- Exercise: In the lines below, swap "rotating" for "turning" and leave all other wording unchanged. Exclude the pictures from the reproduced lines.

Collected data entries:
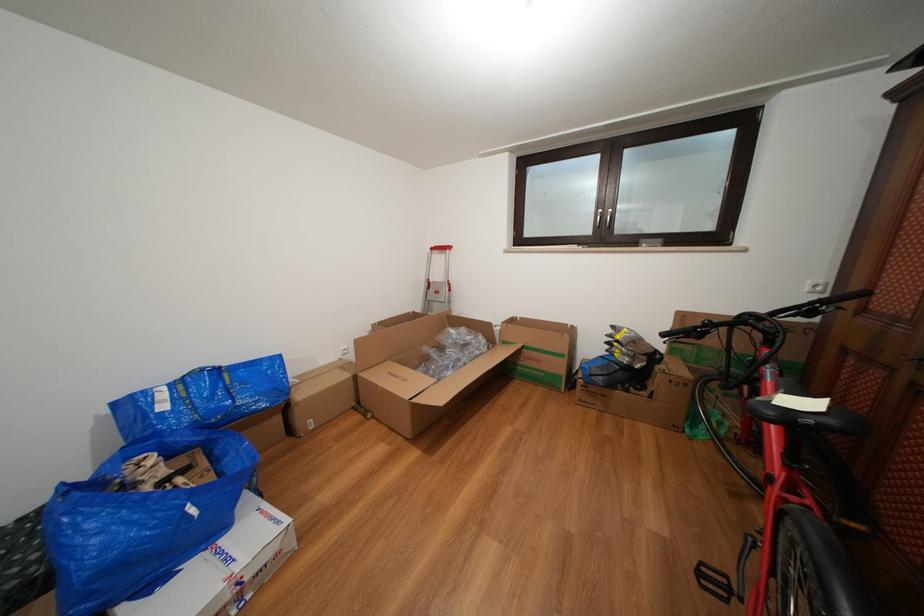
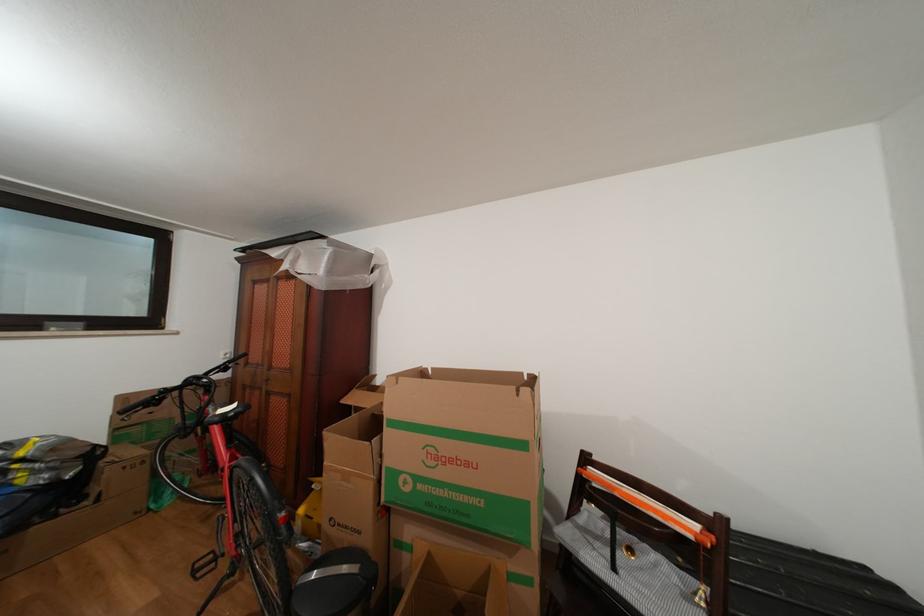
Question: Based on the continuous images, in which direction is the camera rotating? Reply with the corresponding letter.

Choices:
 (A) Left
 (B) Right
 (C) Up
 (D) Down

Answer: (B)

- Result for this exercise:
Question: Based on the continuous images, in which direction is the camera turning? Reply with the corresponding letter.

Choices:
 (A) Left
 (B) Right
 (C) Up
 (D) Down

Answer: (B)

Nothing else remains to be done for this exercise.